• WHAT YOU HAVE TO DO
Copy the entries word for word. Keep the pictures out.

• DATA LISTING
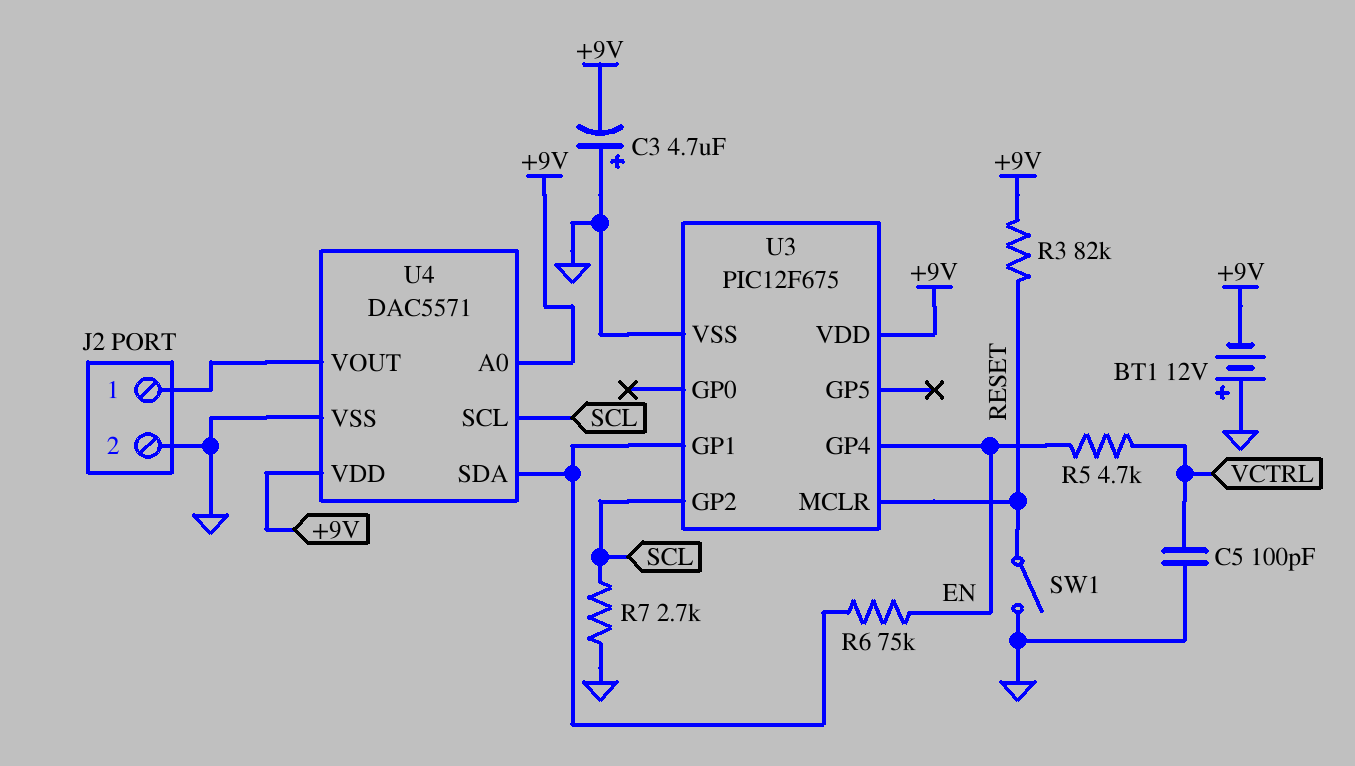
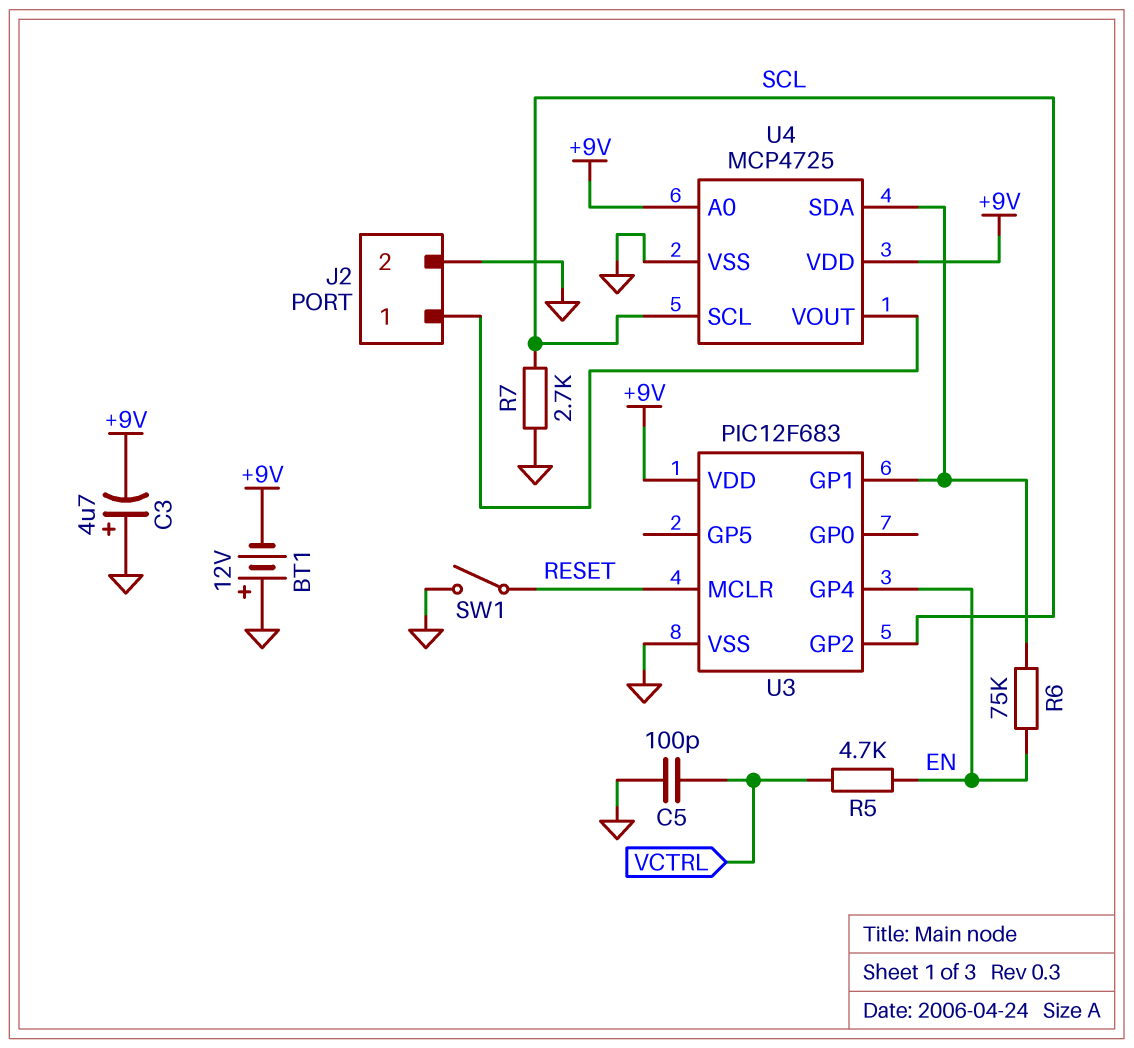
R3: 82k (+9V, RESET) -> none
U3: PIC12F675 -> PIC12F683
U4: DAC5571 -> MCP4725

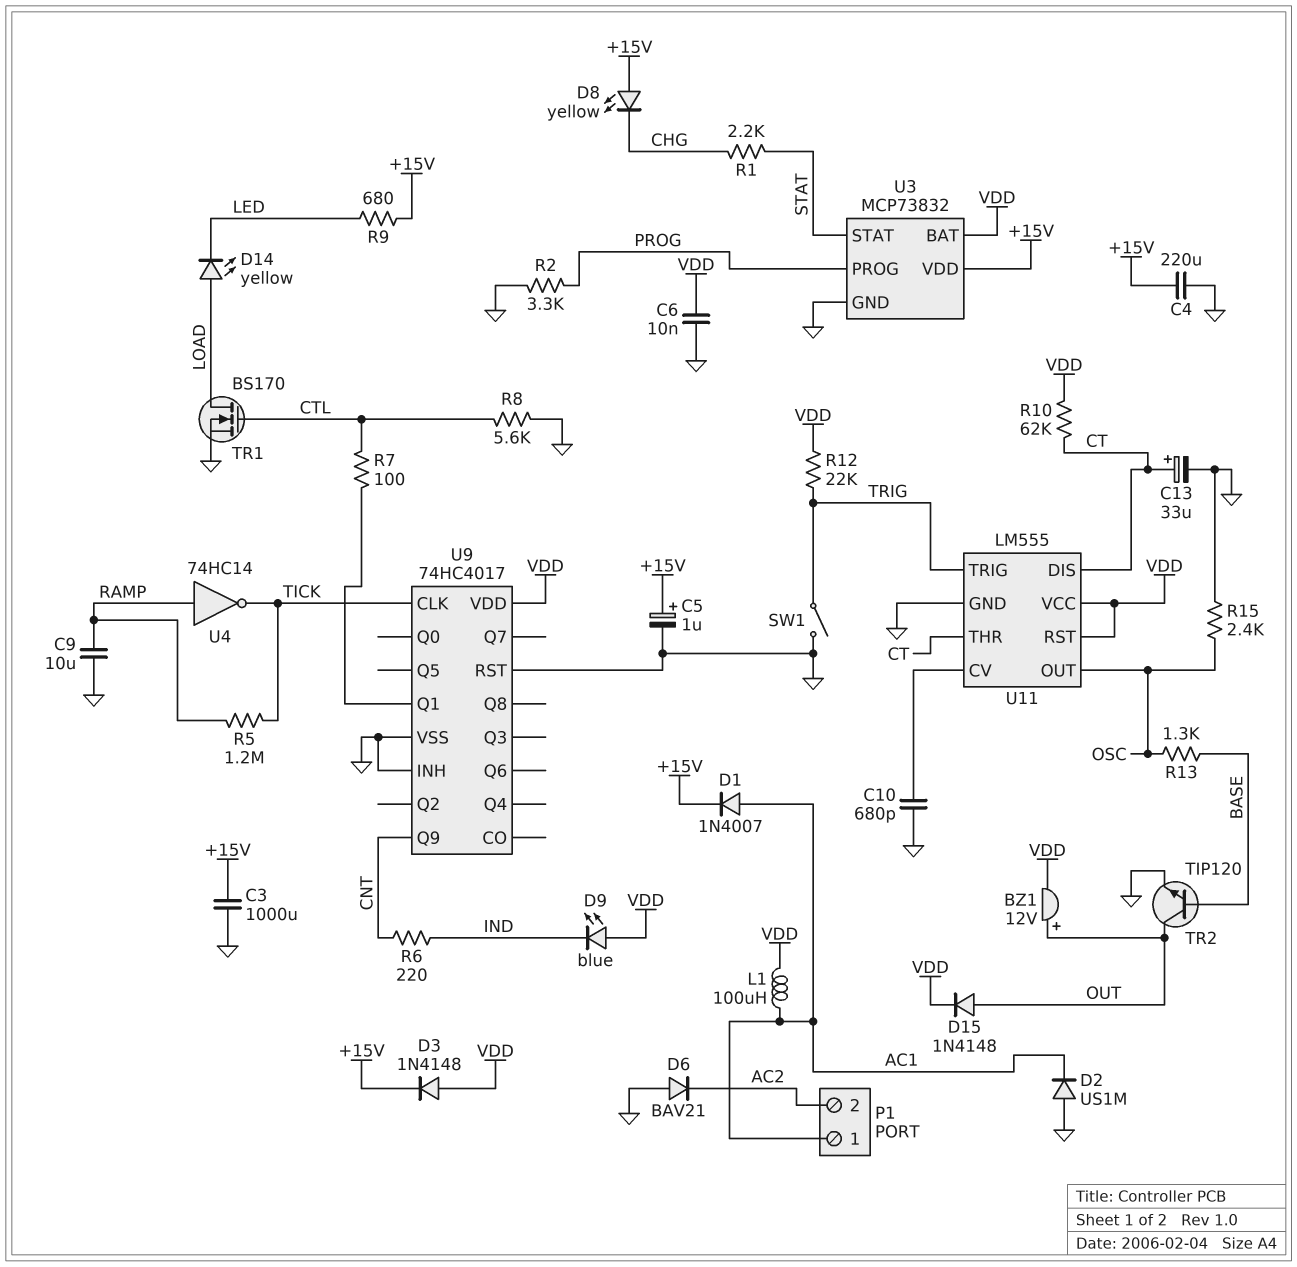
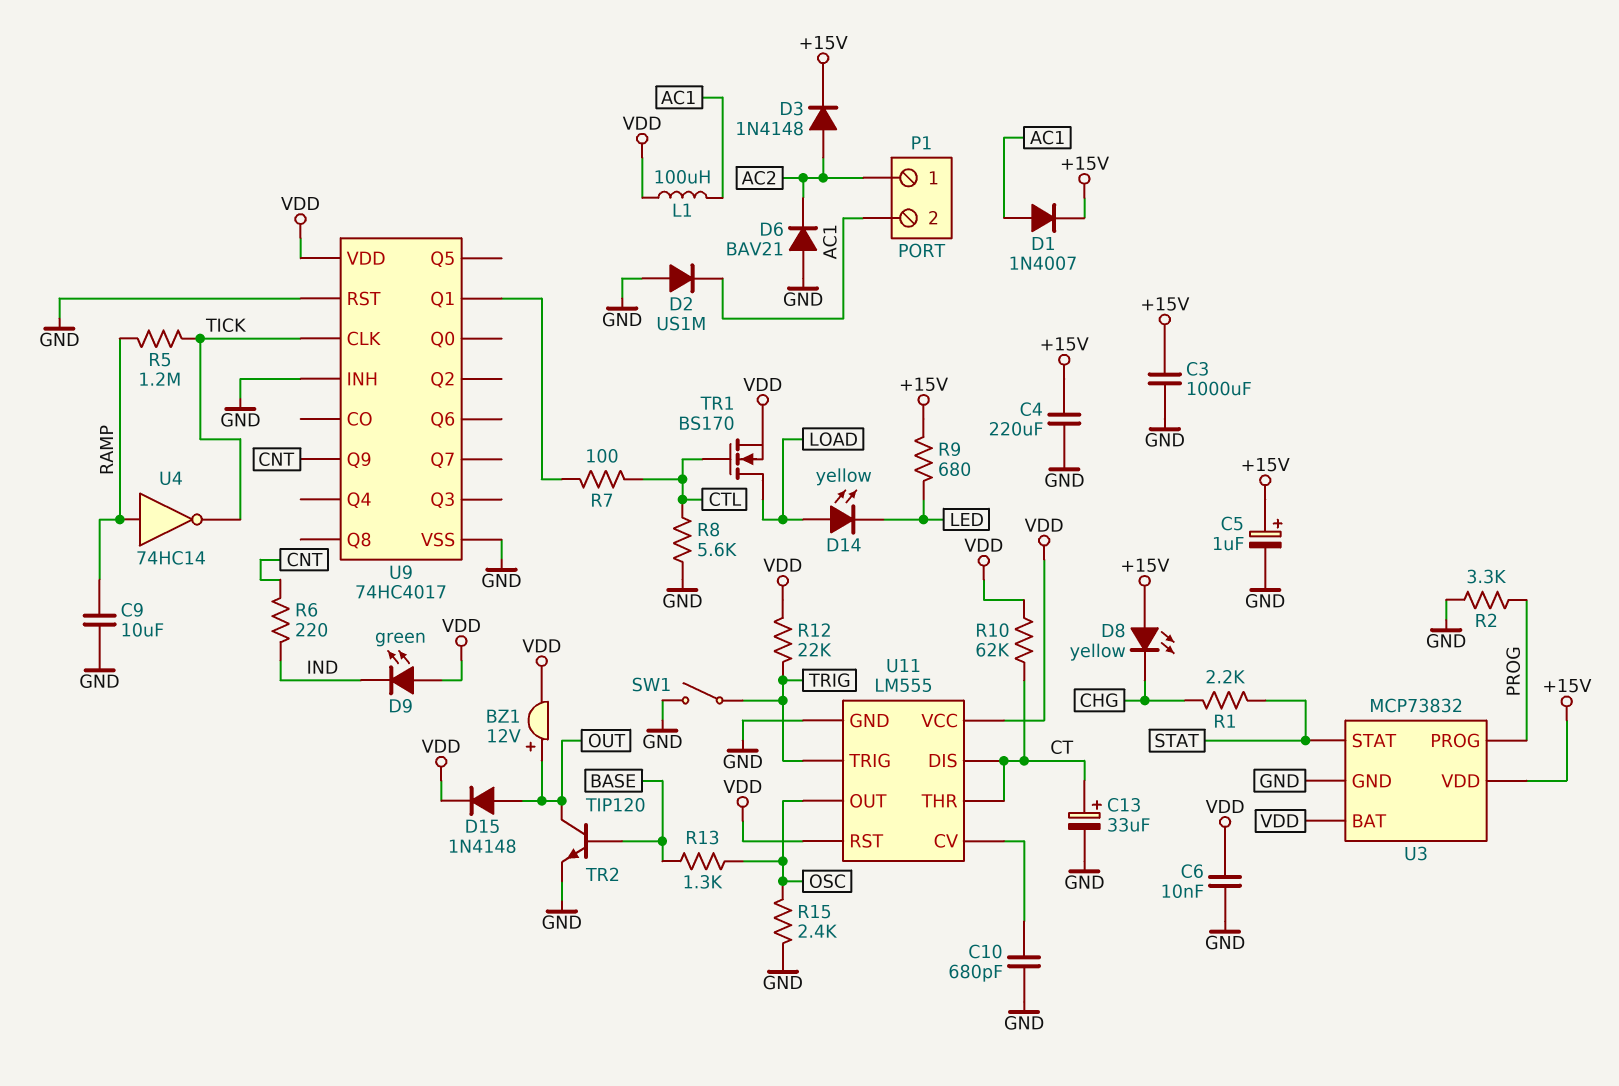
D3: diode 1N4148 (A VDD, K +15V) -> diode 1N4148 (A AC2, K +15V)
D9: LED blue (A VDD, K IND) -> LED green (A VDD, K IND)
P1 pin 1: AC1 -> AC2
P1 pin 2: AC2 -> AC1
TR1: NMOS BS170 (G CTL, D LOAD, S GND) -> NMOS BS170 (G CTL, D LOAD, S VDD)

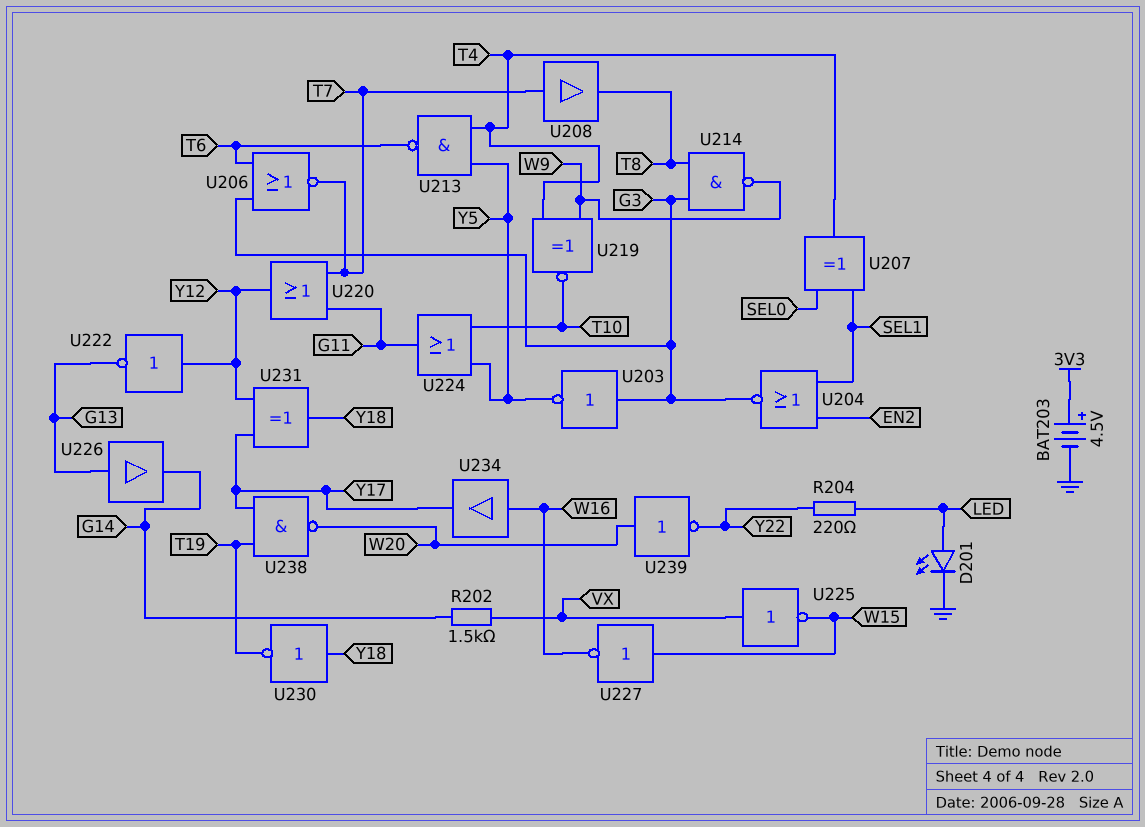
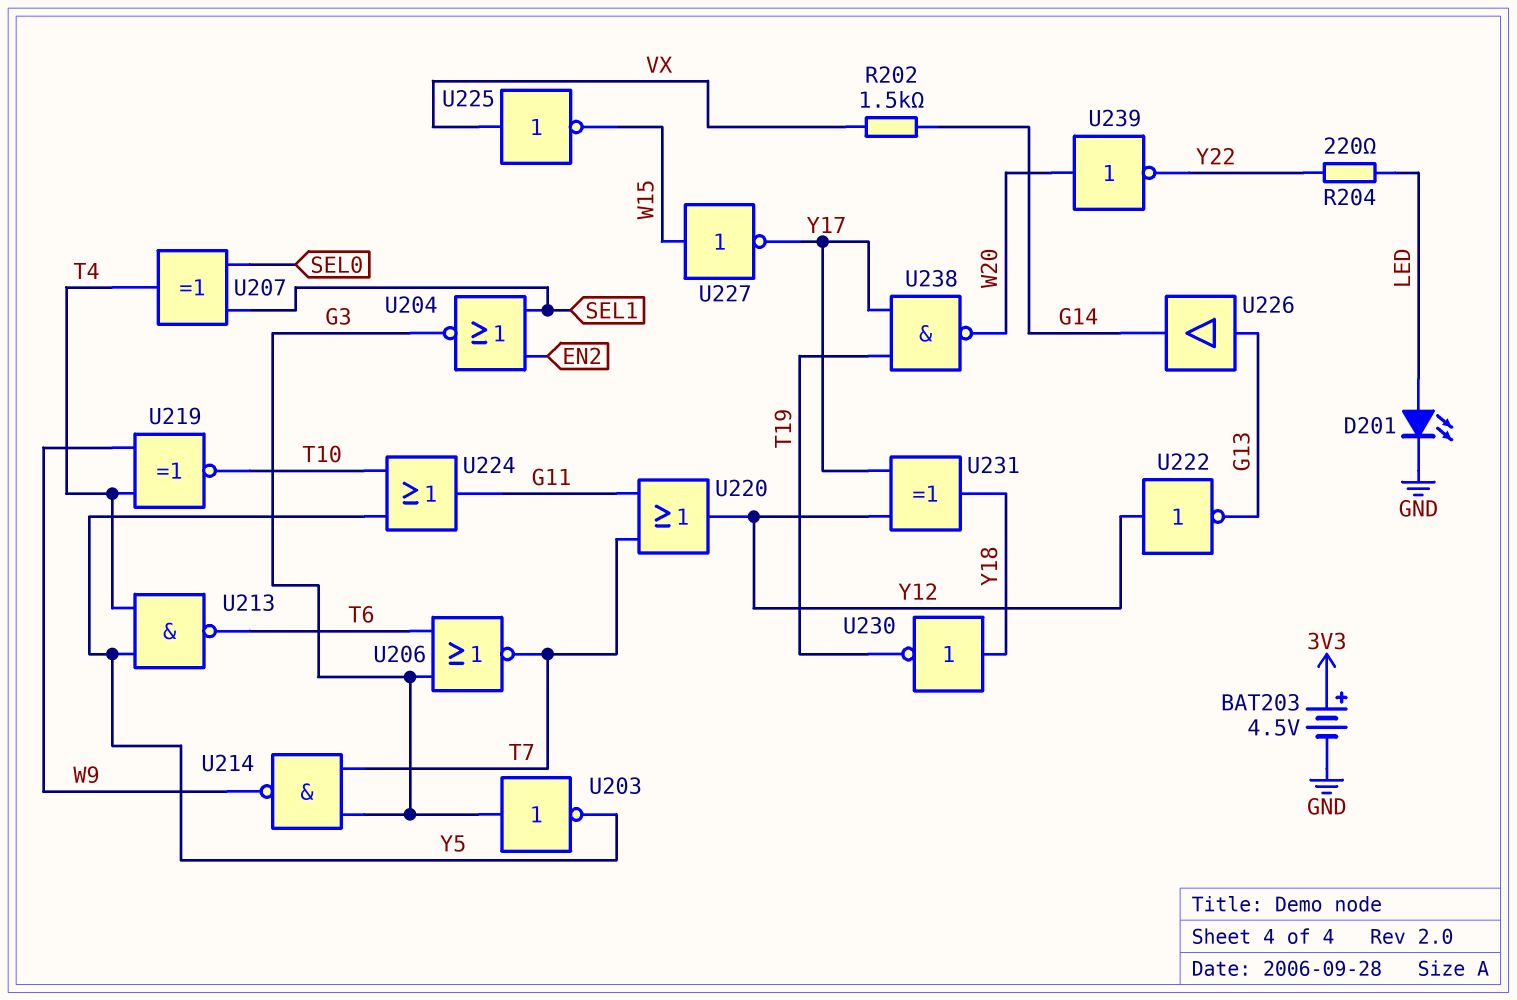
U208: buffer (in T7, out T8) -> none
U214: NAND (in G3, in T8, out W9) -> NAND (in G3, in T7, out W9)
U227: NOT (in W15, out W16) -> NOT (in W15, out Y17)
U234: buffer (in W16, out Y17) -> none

• OUTPUT OF THE EXERCISE
R3: 82k (+9V, RESET) -> none
U3: PIC12F675 -> PIC12F683
U4: DAC5571 -> MCP4725

D3: diode 1N4148 (A VDD, K +15V) -> diode 1N4148 (A AC2, K +15V)
D9: LED blue (A VDD, K IND) -> LED green (A VDD, K IND)
P1 pin 1: AC1 -> AC2
P1 pin 2: AC2 -> AC1
TR1: NMOS BS170 (G CTL, D LOAD, S GND) -> NMOS BS170 (G CTL, D LOAD, S VDD)

U208: buffer (in T7, out T8) -> none
U214: NAND (in G3, in T8, out W9) -> NAND (in G3, in T7, out W9)
U227: NOT (in W15, out W16) -> NOT (in W15, out Y17)
U234: buffer (in W16, out Y17) -> none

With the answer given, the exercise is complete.